### Set exercise
Convert everything from the start of the material down to the line containing "Maurie Fa'asavalu [171, 224]", inclusive, into a JSON list of strings with one string per line and blank lines omitted.

### Material shown
::::::
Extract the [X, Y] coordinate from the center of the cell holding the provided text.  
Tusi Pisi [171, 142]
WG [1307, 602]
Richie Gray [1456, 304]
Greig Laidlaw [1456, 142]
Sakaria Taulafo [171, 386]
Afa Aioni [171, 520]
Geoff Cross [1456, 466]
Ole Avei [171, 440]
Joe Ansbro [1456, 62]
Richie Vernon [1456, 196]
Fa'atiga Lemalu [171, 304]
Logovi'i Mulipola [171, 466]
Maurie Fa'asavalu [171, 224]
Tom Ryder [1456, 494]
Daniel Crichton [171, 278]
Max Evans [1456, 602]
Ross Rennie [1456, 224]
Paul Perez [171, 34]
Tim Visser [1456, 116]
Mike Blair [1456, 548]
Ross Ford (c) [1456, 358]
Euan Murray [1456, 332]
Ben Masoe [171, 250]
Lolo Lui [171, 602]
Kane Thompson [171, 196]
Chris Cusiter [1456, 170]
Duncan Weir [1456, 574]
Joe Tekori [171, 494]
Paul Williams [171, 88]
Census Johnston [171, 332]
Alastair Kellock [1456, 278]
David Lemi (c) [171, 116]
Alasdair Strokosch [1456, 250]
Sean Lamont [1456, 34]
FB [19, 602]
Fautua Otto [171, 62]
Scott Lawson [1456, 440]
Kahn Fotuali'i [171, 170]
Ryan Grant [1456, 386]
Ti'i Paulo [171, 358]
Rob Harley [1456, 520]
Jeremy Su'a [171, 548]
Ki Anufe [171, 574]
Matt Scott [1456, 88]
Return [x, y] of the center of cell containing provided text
::::::
### Result below
[
  "Extract the [X, Y] coordinate from the center of the cell holding the provided text.  ",
  "Tusi Pisi [171, 142]",
  "WG [1307, 602]",
  "Richie Gray [1456, 304]",
  "Greig Laidlaw [1456, 142]",
  "Sakaria Taulafo [171, 386]",
  "Afa Aioni [171, 520]",
  "Geoff Cross [1456, 466]",
  "Ole Avei [171, 440]",
  "Joe Ansbro [1456, 62]",
  "Richie Vernon [1456, 196]",
  "Fa'atiga Lemalu [171, 304]",
  "Logovi'i Mulipola [171, 466]",
  "Maurie Fa'asavalu [171, 224]"
]